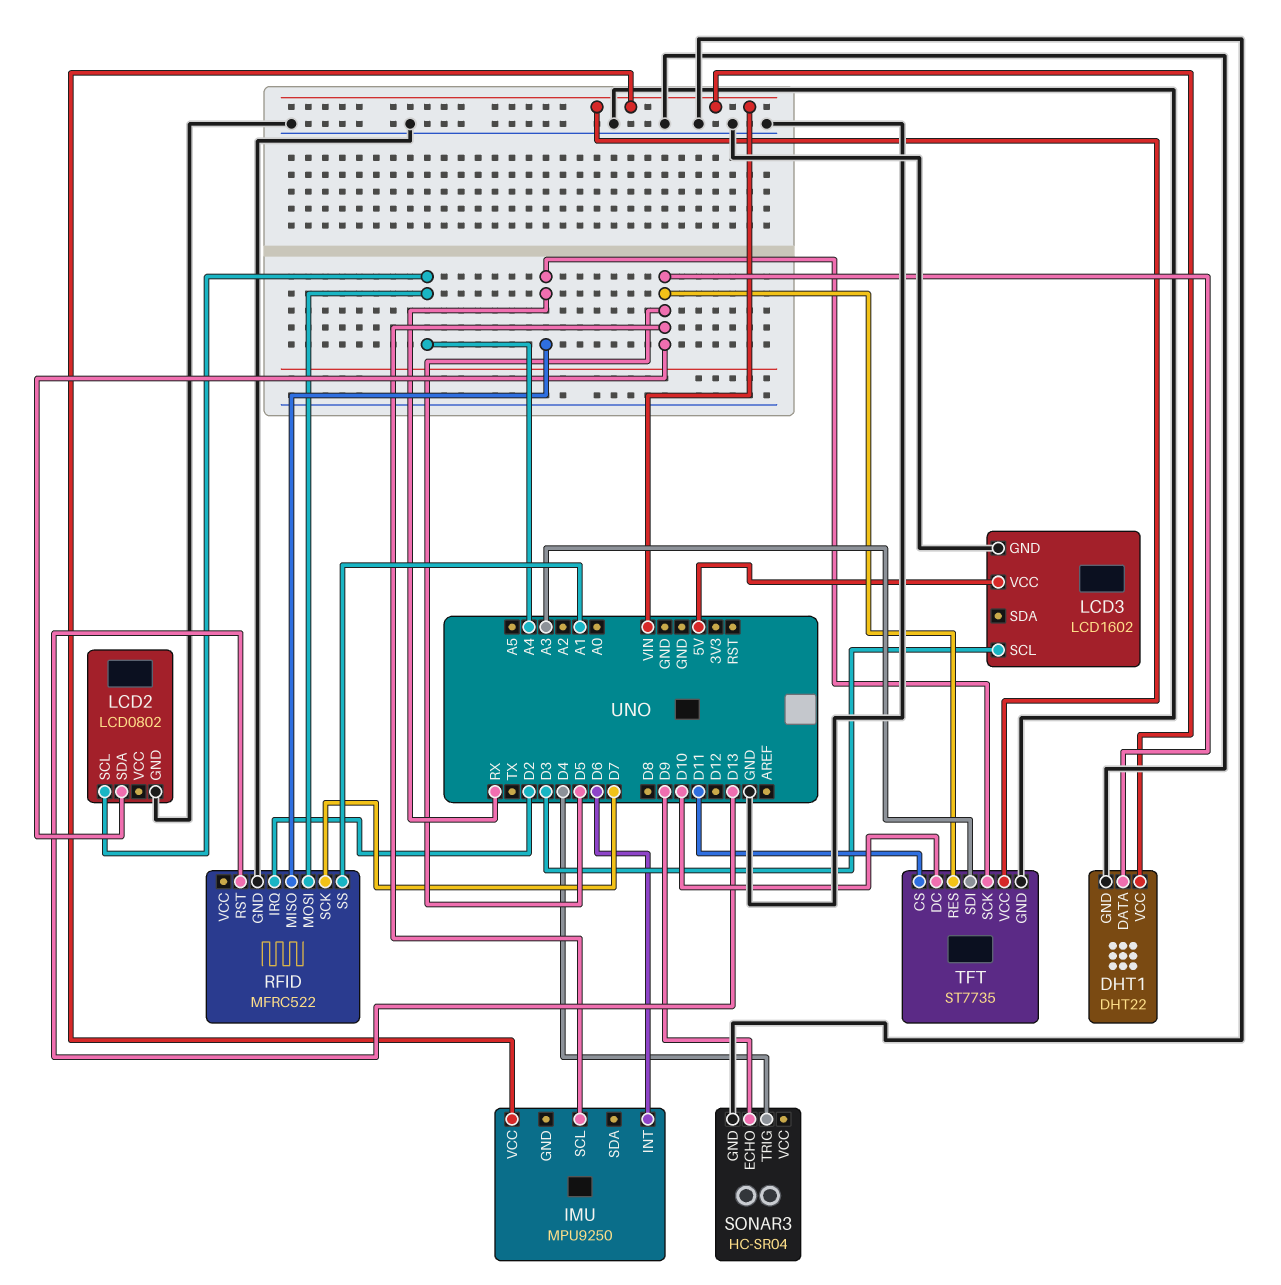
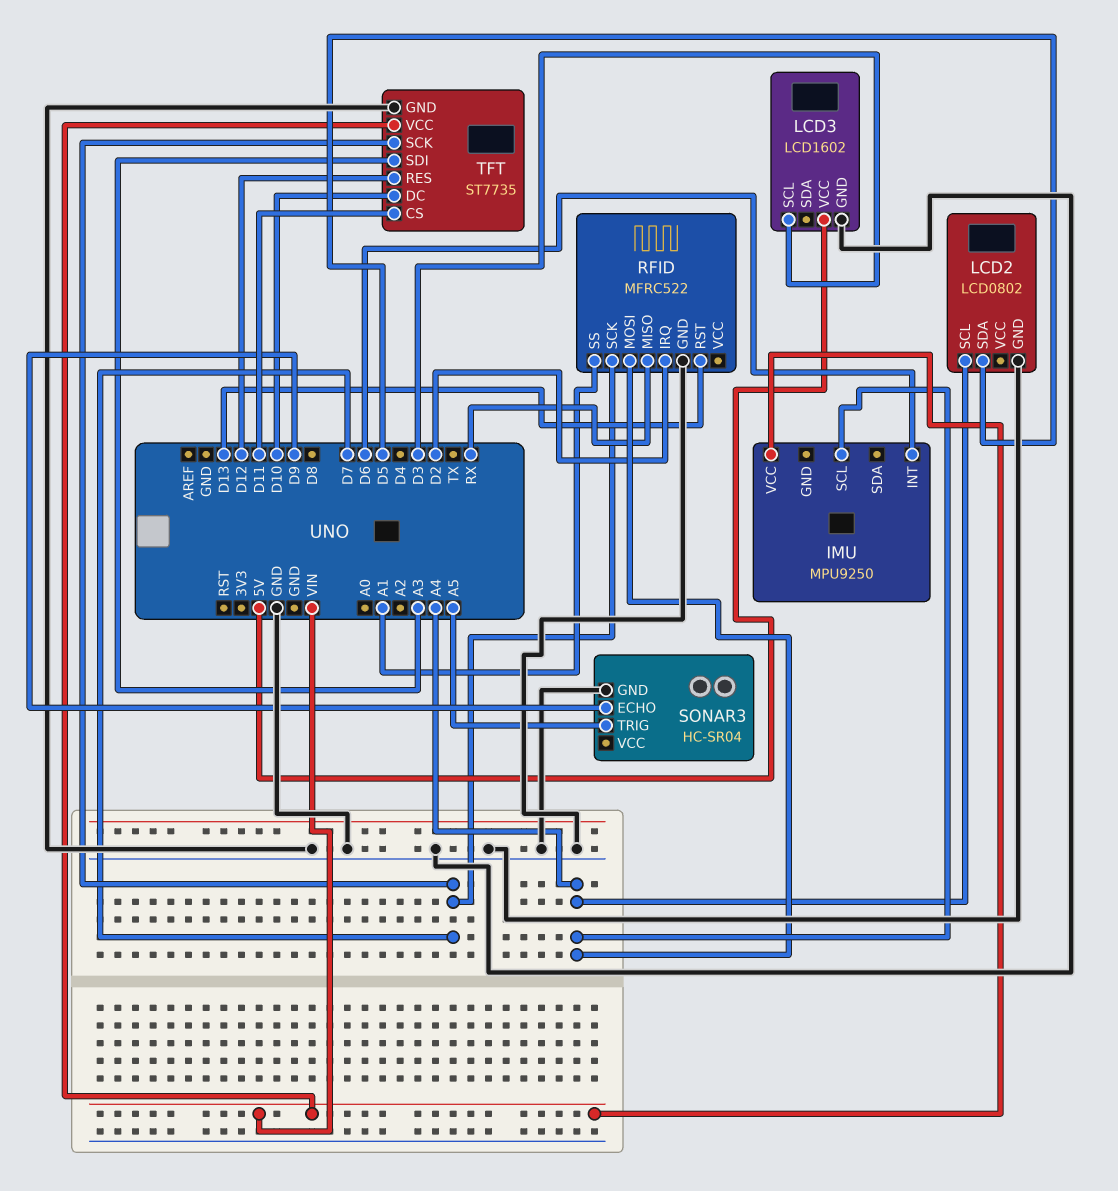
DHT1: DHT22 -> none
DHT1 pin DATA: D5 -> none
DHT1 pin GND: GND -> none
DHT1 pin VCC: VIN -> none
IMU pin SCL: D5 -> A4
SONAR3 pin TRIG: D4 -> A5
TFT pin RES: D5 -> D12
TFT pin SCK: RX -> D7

**Aim of the exercise:** Up to and including the last line of the material, reproduce every line exactly, beginning with the one that contains "SONAR3 pin TRIG: D4 -> A5" and adding nothing else.

**Output below:**
SONAR3 pin TRIG: D4 -> A5
TFT pin RES: D5 -> D12
TFT pin SCK: RX -> D7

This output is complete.